From the entries below, print exactly the span beginning with the line holding "green tape [207,199,267,255]" and ending with the line holding "white carrot [368,145,470,185] -> none", endpoints included, and skip any pictures.
────────
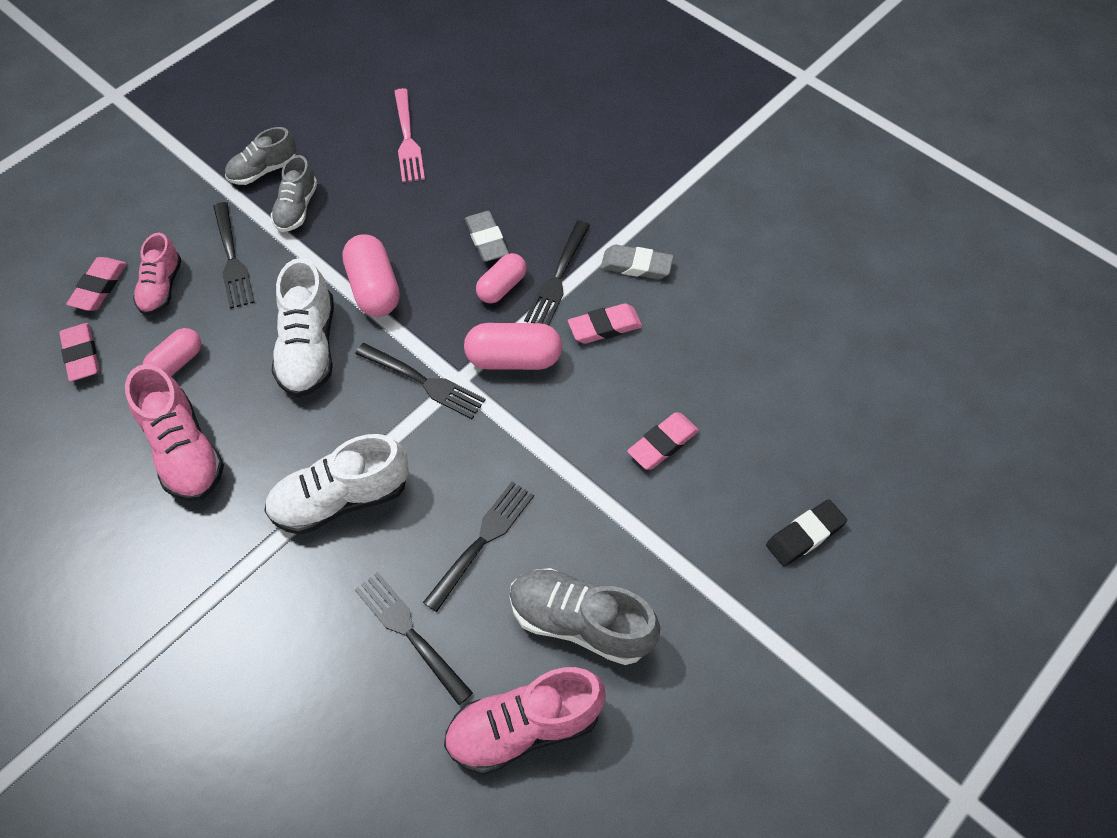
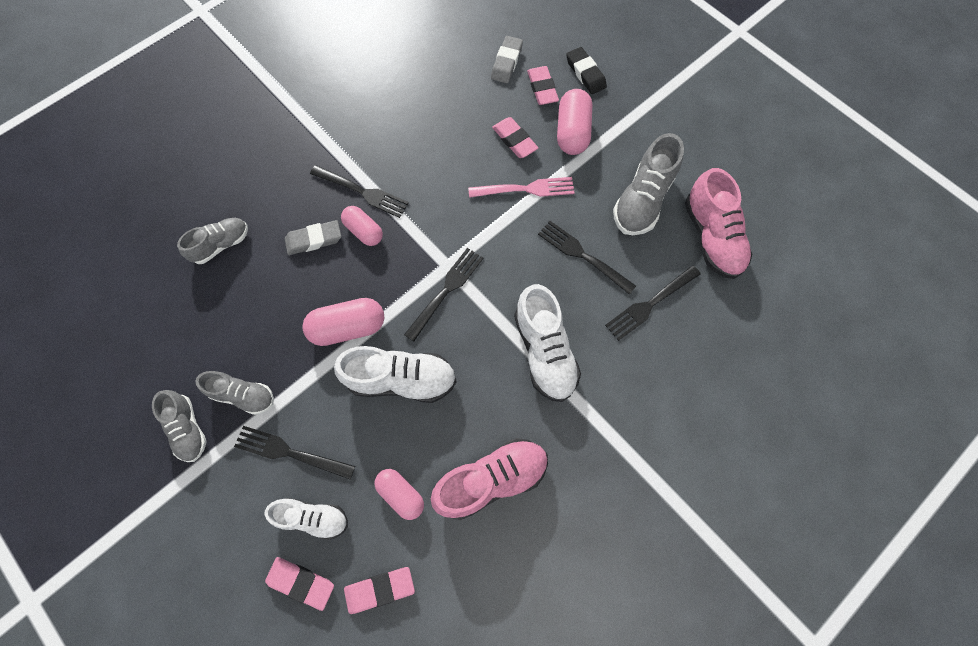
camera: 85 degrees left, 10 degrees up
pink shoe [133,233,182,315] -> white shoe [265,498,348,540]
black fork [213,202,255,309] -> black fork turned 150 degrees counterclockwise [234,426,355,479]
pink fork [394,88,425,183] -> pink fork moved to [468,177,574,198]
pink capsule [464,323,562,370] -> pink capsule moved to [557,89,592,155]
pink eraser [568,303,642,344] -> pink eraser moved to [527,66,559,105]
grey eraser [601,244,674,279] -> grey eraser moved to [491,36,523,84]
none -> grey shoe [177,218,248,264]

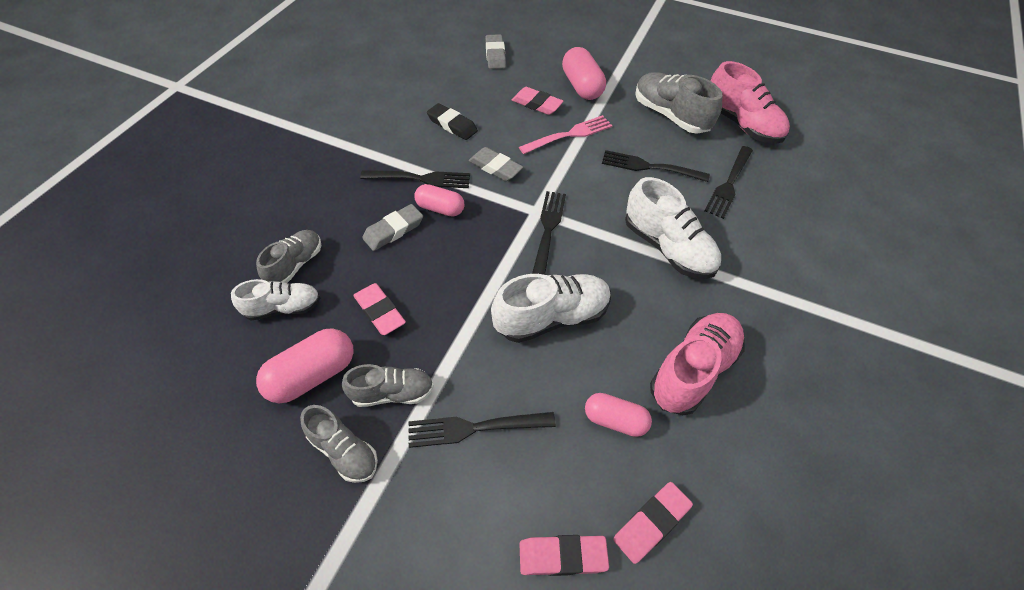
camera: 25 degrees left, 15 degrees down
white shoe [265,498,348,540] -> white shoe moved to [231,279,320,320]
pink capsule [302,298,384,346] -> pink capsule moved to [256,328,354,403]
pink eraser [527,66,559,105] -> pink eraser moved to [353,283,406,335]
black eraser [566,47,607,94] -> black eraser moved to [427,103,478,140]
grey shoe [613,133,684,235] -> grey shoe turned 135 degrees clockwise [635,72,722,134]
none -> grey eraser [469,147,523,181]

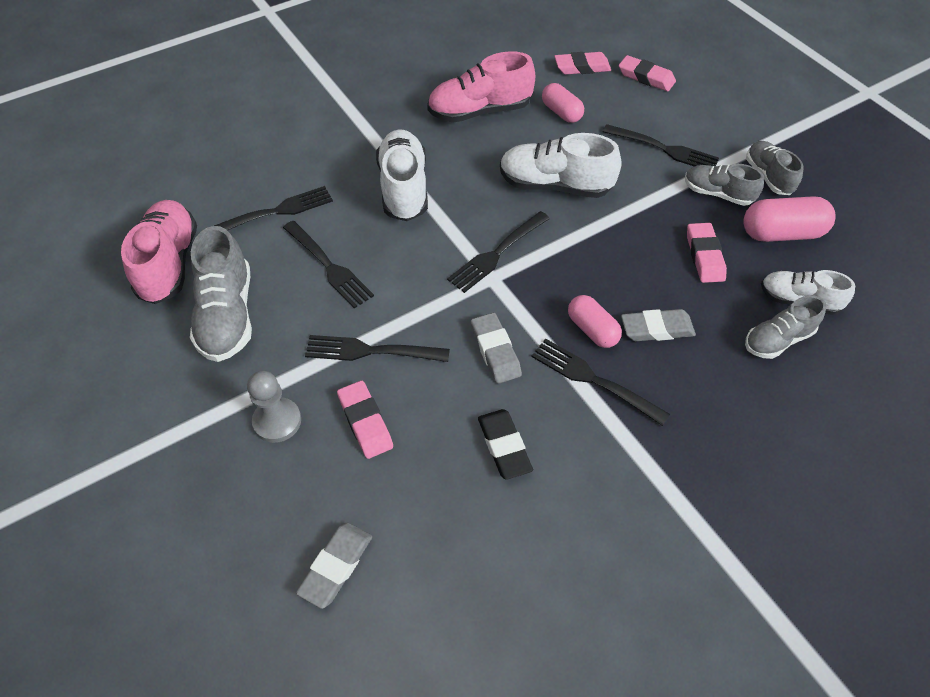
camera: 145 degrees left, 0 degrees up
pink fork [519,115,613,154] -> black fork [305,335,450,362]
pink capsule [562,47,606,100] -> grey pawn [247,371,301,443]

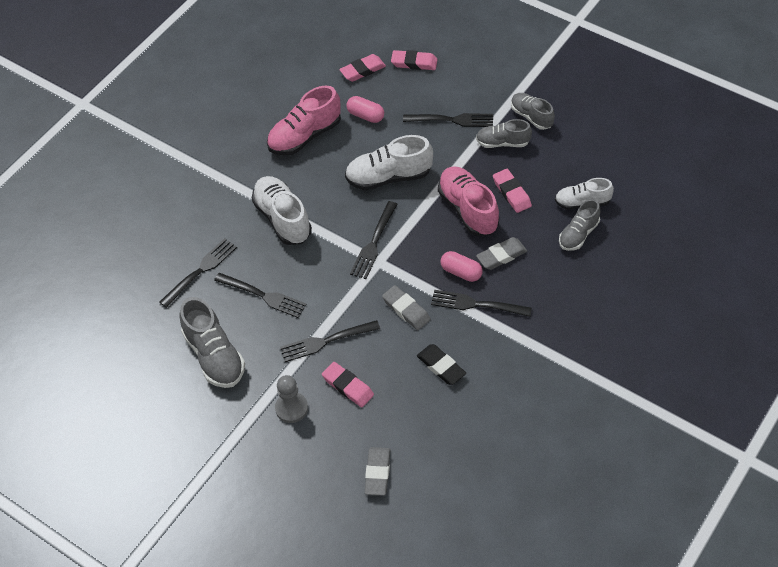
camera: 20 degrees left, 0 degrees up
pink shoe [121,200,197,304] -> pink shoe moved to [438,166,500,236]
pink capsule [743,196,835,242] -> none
────────
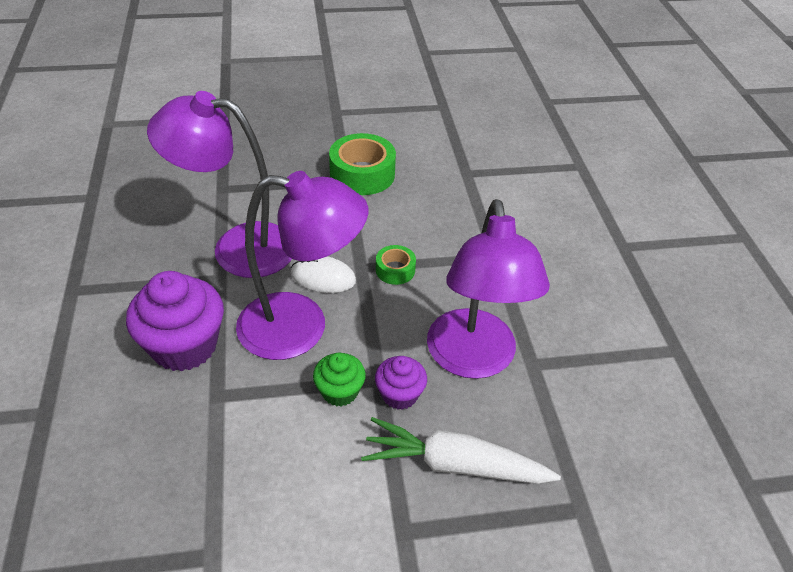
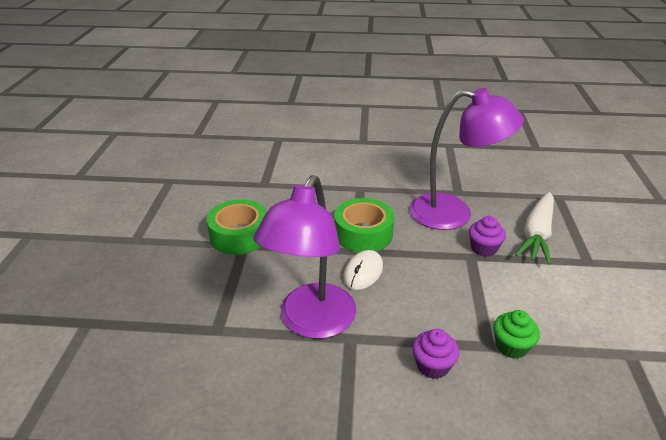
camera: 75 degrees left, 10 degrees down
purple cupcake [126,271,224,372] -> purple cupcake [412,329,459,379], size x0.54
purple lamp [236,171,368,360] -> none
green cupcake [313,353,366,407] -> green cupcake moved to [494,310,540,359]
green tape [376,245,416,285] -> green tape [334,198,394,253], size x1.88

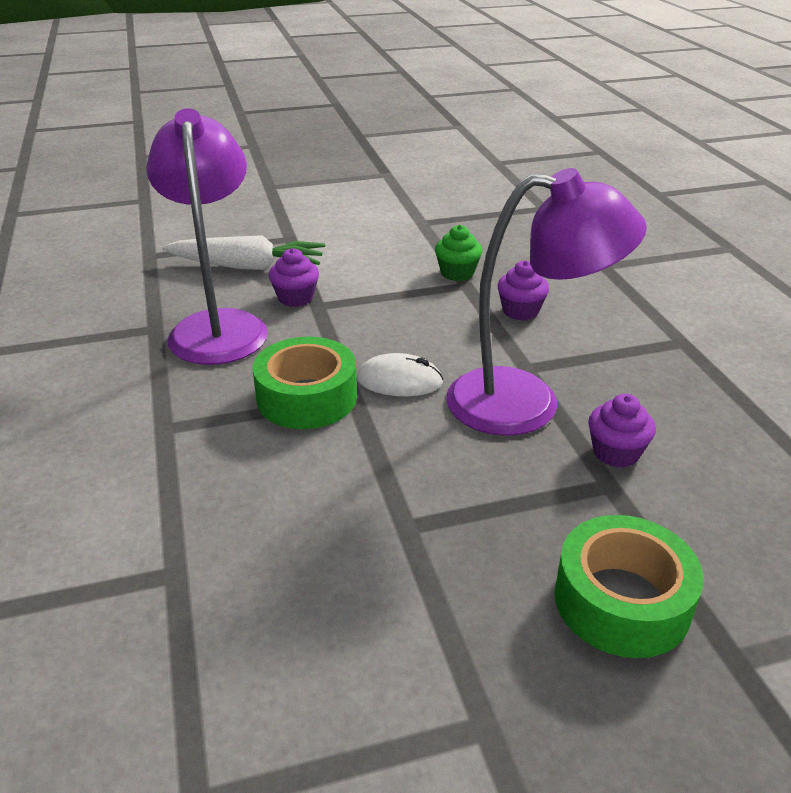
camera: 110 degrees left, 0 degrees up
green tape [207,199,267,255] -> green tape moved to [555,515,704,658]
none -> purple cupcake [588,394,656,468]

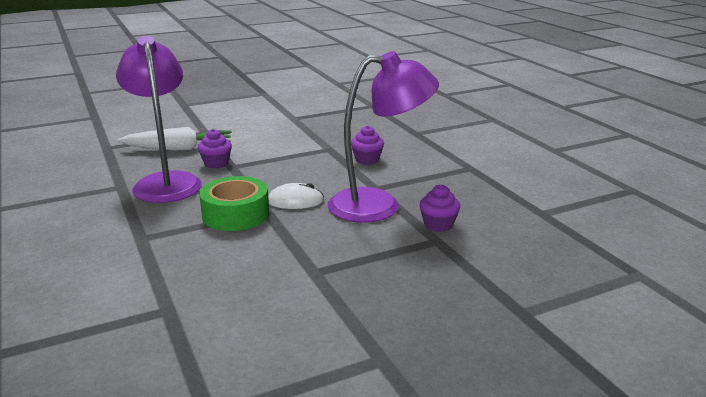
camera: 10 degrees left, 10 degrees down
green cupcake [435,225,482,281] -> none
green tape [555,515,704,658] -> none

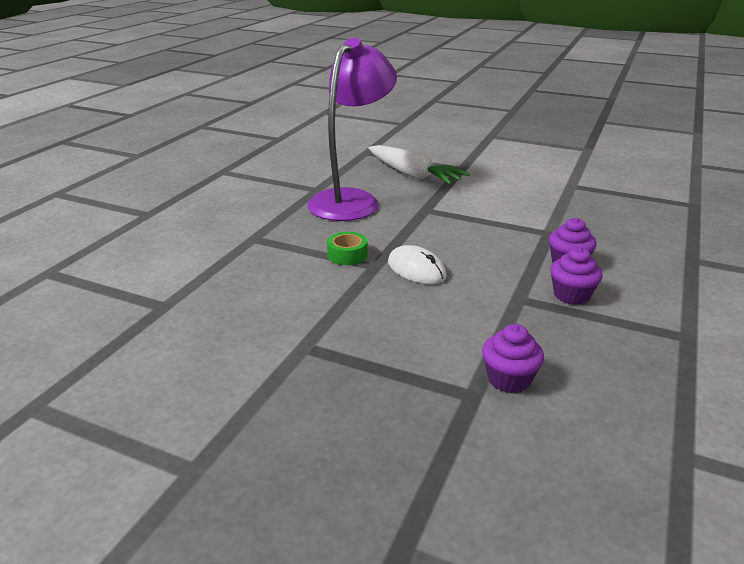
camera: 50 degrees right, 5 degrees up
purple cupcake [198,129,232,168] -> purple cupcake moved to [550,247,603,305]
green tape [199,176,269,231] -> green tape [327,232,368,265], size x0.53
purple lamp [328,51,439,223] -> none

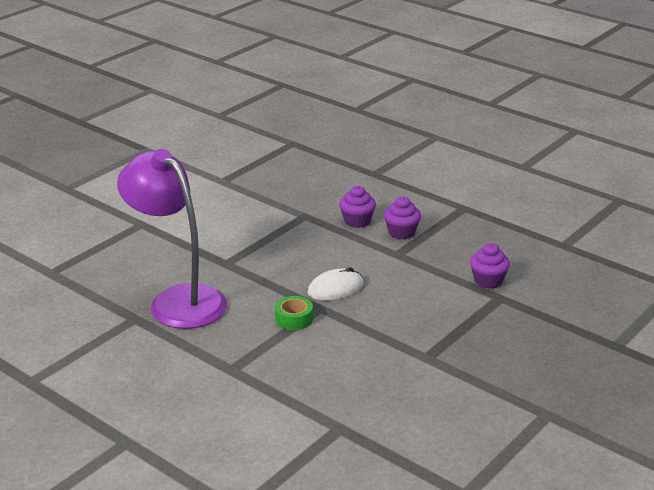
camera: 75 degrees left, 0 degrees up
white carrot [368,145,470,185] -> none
────────
RESULT OF THE TASK:
green tape [207,199,267,255] -> green tape moved to [555,515,704,658]
none -> purple cupcake [588,394,656,468]

camera: 10 degrees left, 10 degrees down
green cupcake [435,225,482,281] -> none
green tape [555,515,704,658] -> none

camera: 50 degrees right, 5 degrees up
purple cupcake [198,129,232,168] -> purple cupcake moved to [550,247,603,305]
green tape [199,176,269,231] -> green tape [327,232,368,265], size x0.53
purple lamp [328,51,439,223] -> none

camera: 75 degrees left, 0 degrees up
white carrot [368,145,470,185] -> none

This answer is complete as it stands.